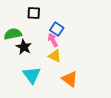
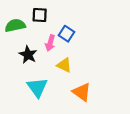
green semicircle: (13, 34) -> (15, 25), moved
pink arrow: (53, 40) -> (50, 43), moved, turned -136

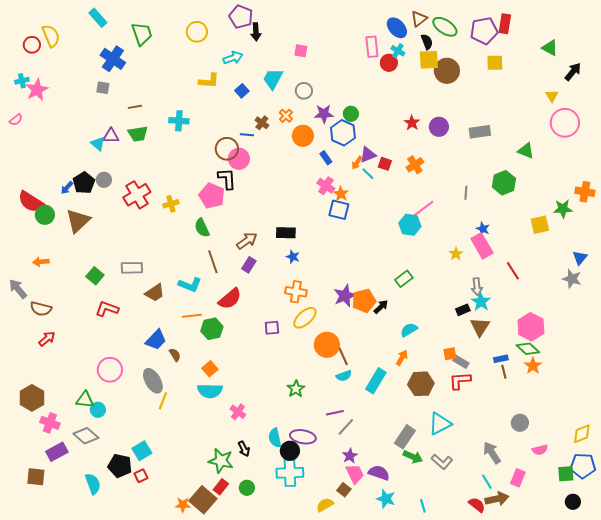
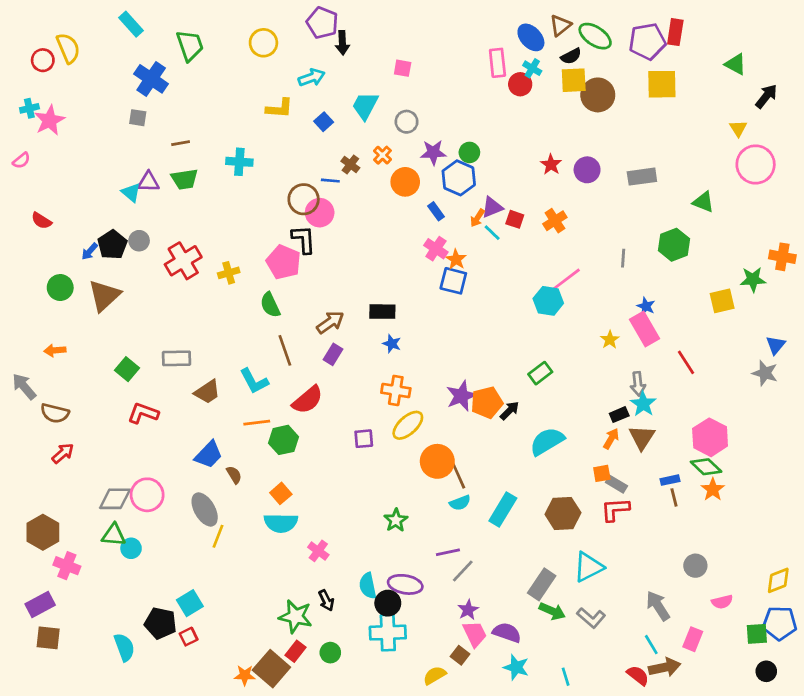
black semicircle: (427, 42) -> (571, 56), turned 84
yellow square: (495, 63) -> (662, 84), size x1.4
red semicircle: (31, 202) -> (41, 221), moved, size x0.6
cyan L-shape: (190, 285) -> (254, 381), turned 40
cyan semicircle: (409, 330) -> (547, 441), size x1.5
orange arrow: (402, 358) -> (611, 439), moved
gray diamond: (86, 436) -> (115, 499), moved, turned -40
purple rectangle: (57, 452) -> (40, 604), moved

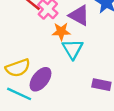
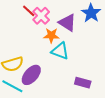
cyan triangle: (73, 49) -> (60, 51), turned -42

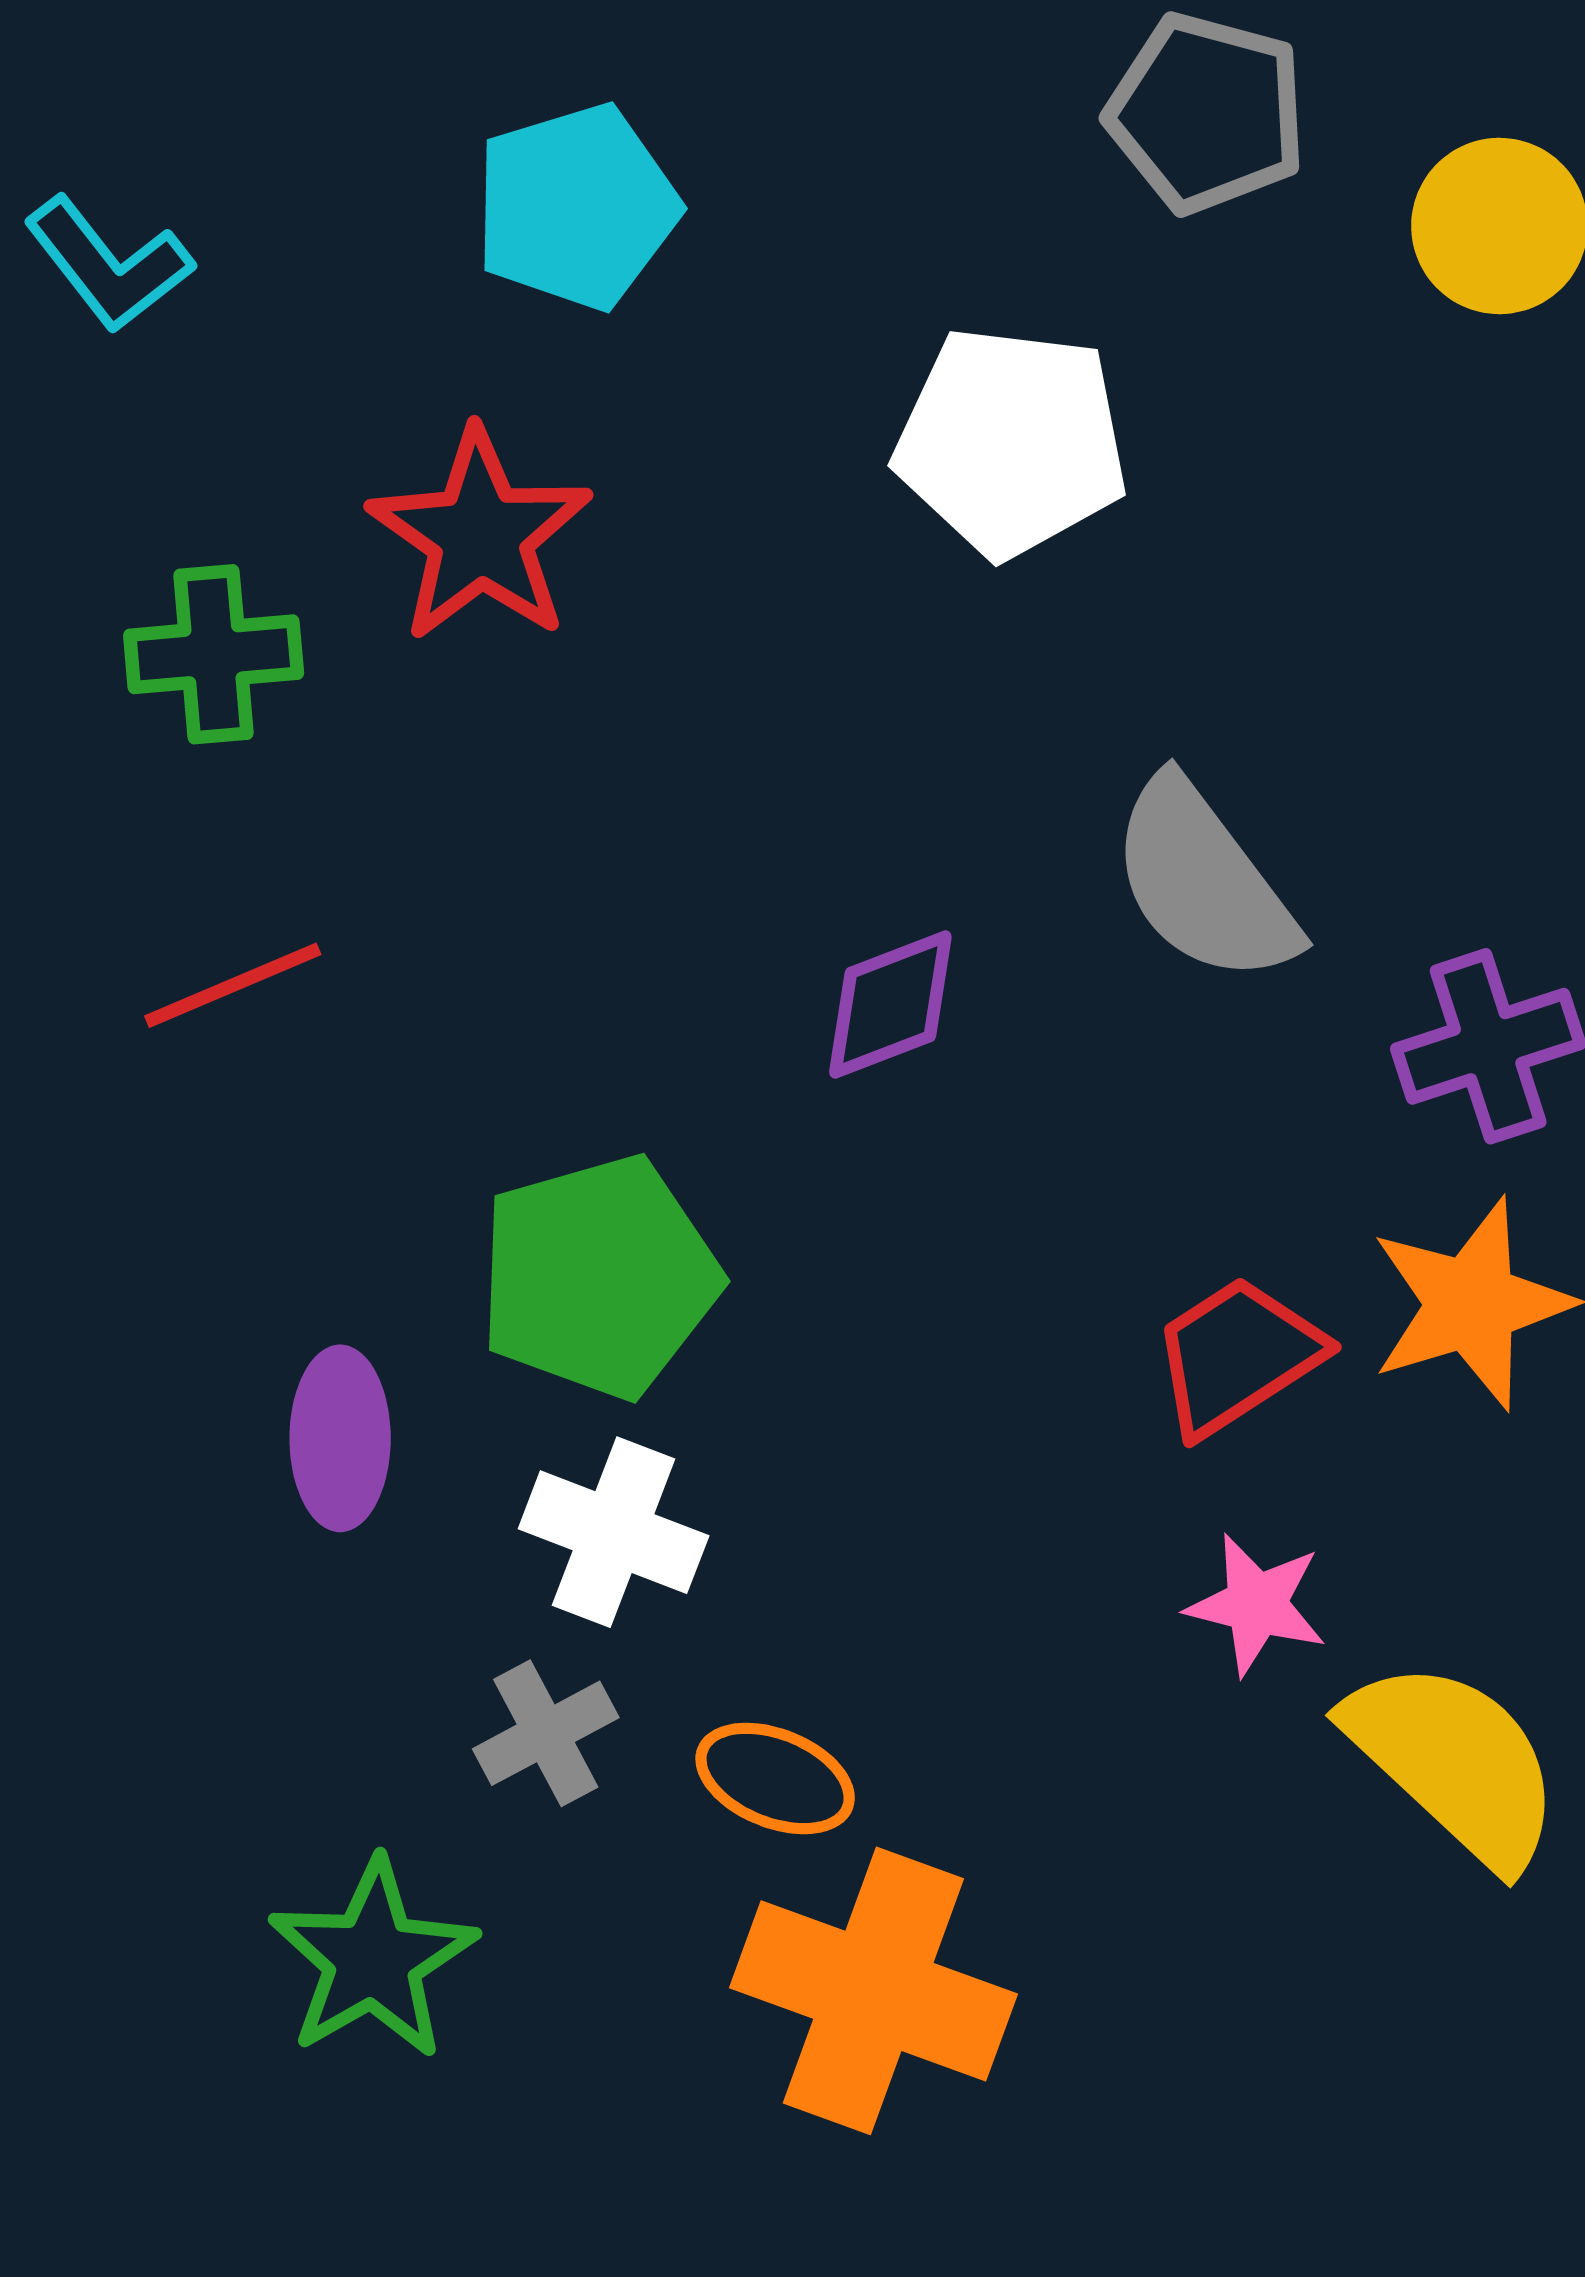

┄┄┄┄┄┄┄┄┄┄┄┄┄┄┄┄┄┄┄┄

*Work instructions*: Go through the entries above and report each line with the string "semicircle" in it.

*Answer to this task*:
green semicircle: (13, 34) -> (15, 25), moved
black semicircle: (427, 42) -> (571, 56), turned 84
red semicircle: (31, 202) -> (41, 221), moved, size x0.6
cyan semicircle: (409, 330) -> (547, 441), size x1.5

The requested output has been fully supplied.